▸ **DESCRIPTION OF THE TASK**:
Once the line with "AUDIO3 pin BUSY: 14 -> 9" is found in the data, output it and each following line exactly, up to and including the line with "SERVO2 pin PWM: B15 -> C14", and nothing before or after.

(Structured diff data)
- Opening Delimiter -

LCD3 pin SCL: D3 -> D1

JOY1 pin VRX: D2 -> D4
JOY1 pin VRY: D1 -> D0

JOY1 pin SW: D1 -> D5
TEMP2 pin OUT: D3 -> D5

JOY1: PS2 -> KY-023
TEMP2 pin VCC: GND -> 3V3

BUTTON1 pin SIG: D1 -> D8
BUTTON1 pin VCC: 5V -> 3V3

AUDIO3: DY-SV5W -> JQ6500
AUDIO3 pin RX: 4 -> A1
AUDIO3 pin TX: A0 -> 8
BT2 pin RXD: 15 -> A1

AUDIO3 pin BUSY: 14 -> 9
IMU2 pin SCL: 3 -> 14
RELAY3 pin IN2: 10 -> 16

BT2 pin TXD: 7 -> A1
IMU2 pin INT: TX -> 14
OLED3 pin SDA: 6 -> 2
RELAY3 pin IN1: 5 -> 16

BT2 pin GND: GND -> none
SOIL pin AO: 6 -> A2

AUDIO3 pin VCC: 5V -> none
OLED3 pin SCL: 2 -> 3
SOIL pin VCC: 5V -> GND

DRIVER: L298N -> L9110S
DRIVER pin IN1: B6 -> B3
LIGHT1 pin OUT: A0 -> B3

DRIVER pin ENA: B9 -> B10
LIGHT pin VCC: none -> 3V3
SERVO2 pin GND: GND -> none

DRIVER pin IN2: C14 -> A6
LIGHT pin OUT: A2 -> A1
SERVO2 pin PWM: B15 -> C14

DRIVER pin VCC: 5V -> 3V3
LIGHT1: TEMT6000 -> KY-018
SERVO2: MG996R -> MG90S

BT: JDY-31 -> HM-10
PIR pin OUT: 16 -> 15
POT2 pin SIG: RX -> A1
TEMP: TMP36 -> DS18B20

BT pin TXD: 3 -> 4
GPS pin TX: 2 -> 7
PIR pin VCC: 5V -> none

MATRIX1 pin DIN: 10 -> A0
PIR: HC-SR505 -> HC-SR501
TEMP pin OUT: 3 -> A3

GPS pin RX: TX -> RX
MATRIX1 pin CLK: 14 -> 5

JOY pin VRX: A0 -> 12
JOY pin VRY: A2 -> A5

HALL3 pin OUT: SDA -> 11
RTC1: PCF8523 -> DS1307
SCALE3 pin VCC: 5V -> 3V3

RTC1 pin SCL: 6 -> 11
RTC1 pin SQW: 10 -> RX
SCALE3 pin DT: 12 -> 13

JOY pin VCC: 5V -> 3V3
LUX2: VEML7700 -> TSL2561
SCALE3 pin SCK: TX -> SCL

- Closing Delimiter -

▸ **WRITTEN SOLUTION**:
AUDIO3 pin BUSY: 14 -> 9
IMU2 pin SCL: 3 -> 14
RELAY3 pin IN2: 10 -> 16

BT2 pin TXD: 7 -> A1
IMU2 pin INT: TX -> 14
OLED3 pin SDA: 6 -> 2
RELAY3 pin IN1: 5 -> 16

BT2 pin GND: GND -> none
SOIL pin AO: 6 -> A2

AUDIO3 pin VCC: 5V -> none
OLED3 pin SCL: 2 -> 3
SOIL pin VCC: 5V -> GND

DRIVER: L298N -> L9110S
DRIVER pin IN1: B6 -> B3
LIGHT1 pin OUT: A0 -> B3

DRIVER pin ENA: B9 -> B10
LIGHT pin VCC: none -> 3V3
SERVO2 pin GND: GND -> none

DRIVER pin IN2: C14 -> A6
LIGHT pin OUT: A2 -> A1
SERVO2 pin PWM: B15 -> C14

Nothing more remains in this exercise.